◆ What the task requires:
Set down exactly the lines below between the line holding "R7: none -> 220 (GND, SIG)" and the line holding "D3: diode 1N4004 (A VBAT, K", inclusive; no other line belongs in the answer.

◆ Input:
= = =

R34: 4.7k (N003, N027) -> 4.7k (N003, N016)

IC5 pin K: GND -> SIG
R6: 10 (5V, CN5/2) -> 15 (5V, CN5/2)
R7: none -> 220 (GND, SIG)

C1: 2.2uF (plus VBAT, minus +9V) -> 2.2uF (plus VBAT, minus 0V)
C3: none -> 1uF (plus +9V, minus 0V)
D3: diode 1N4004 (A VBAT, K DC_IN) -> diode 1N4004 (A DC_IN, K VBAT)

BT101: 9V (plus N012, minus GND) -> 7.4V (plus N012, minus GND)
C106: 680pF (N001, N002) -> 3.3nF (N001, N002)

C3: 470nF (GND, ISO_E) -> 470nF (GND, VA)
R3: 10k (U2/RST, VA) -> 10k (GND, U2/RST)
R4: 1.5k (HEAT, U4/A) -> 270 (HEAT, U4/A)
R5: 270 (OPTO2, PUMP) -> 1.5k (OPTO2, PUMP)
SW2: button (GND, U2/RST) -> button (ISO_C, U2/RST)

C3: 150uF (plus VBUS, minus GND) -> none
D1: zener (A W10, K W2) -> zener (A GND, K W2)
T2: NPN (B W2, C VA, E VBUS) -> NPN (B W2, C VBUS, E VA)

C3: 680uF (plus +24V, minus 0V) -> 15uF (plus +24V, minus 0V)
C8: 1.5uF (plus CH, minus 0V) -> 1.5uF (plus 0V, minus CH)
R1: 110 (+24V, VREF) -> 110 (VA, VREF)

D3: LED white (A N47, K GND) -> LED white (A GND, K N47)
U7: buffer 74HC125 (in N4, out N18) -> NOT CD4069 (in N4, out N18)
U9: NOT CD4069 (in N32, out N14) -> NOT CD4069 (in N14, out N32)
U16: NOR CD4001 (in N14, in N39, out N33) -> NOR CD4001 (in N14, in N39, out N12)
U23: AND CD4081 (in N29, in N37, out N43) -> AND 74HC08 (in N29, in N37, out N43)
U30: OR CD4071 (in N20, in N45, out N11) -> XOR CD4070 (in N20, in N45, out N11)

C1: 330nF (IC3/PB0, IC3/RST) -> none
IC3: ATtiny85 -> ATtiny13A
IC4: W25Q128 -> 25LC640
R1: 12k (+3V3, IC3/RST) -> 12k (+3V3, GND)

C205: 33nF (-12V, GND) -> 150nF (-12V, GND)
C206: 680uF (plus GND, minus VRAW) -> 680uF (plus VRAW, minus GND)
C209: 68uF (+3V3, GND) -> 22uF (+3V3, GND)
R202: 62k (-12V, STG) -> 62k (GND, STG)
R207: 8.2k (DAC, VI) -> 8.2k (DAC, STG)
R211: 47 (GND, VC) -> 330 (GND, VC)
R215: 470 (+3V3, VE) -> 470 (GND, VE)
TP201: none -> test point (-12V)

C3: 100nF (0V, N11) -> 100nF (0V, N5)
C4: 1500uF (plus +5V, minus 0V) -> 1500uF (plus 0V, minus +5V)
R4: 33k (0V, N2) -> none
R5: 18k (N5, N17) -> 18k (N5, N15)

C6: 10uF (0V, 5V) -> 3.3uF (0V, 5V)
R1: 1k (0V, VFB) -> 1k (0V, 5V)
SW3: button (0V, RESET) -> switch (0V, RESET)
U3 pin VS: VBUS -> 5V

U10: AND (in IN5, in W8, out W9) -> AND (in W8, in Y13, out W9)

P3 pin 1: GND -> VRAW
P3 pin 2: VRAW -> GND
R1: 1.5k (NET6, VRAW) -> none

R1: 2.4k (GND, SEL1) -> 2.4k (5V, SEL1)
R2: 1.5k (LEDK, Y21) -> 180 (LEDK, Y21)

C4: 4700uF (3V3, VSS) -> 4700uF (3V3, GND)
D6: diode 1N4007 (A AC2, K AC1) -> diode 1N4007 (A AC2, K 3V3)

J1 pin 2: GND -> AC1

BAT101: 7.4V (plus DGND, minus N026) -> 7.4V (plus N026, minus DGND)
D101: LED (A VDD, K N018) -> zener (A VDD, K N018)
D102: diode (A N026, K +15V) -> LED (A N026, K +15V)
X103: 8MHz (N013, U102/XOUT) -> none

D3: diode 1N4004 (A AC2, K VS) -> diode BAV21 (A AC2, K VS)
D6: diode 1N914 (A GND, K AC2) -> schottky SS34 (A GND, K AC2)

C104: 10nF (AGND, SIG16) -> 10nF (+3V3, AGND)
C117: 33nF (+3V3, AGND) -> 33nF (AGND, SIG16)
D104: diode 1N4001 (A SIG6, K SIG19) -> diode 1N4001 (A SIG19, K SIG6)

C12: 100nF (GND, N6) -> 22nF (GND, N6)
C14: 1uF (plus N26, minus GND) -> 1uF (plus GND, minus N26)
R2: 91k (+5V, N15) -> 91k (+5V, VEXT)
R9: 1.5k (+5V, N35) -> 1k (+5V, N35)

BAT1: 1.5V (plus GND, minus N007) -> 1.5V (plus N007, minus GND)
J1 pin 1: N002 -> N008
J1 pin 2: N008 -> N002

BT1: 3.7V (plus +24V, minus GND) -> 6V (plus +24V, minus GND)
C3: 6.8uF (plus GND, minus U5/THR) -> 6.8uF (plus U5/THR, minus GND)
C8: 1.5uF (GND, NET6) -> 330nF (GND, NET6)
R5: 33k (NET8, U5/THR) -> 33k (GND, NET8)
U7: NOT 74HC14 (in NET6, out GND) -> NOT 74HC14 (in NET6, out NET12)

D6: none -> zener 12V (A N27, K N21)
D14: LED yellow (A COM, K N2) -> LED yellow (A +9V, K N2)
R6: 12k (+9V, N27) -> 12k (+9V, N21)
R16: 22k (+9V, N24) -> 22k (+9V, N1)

= = =

◆ Output for this exercise:
R7: none -> 220 (GND, SIG)

C1: 2.2uF (plus VBAT, minus +9V) -> 2.2uF (plus VBAT, minus 0V)
C3: none -> 1uF (plus +9V, minus 0V)
D3: diode 1N4004 (A VBAT, K DC_IN) -> diode 1N4004 (A DC_IN, K VBAT)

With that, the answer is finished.